Exercise brief.
Out of the records below, copy all lines in which the word "PULSE" occurs.

Data shown.
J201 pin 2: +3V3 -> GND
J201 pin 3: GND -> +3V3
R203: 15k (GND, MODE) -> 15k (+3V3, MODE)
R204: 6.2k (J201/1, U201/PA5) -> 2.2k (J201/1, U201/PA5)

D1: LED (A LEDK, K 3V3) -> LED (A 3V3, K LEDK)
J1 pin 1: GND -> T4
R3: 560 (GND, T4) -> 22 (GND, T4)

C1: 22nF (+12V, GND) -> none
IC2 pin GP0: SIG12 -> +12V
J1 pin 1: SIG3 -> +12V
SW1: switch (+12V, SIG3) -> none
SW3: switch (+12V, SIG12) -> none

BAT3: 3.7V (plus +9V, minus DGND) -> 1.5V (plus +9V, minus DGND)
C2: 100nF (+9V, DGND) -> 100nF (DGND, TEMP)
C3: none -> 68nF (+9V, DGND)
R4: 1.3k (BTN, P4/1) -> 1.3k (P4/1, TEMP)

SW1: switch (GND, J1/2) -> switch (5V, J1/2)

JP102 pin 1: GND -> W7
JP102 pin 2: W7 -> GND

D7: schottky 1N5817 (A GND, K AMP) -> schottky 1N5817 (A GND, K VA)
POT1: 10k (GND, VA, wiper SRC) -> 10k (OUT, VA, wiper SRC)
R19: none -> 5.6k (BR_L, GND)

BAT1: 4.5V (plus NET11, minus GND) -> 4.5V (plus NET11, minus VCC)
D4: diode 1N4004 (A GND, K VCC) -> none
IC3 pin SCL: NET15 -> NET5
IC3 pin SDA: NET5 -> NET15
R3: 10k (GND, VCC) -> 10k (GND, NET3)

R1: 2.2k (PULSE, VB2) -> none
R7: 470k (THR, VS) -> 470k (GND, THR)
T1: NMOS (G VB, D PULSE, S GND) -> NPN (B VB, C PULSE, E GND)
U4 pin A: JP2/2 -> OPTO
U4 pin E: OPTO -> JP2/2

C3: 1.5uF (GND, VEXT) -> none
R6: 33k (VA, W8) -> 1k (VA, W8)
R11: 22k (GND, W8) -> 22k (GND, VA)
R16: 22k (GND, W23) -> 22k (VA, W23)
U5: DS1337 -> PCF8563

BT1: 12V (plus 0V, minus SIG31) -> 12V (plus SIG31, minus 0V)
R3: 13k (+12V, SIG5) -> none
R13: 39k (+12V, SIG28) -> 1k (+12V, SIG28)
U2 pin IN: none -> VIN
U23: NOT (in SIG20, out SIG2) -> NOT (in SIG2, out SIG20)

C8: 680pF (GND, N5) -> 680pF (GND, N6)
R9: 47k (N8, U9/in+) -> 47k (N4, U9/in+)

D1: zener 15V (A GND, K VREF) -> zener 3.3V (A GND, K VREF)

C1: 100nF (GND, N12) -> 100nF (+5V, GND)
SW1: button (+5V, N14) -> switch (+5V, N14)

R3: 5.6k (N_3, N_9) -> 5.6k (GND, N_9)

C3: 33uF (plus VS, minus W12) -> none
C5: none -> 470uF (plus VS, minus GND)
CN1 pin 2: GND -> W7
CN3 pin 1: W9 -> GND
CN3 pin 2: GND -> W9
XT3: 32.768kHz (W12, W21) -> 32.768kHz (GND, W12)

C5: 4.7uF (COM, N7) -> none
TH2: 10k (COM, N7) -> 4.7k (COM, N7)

Answer to this exercise.
R1: 2.2k (PULSE, VB2) -> none
T1: NMOS (G VB, D PULSE, S GND) -> NPN (B VB, C PULSE, E GND)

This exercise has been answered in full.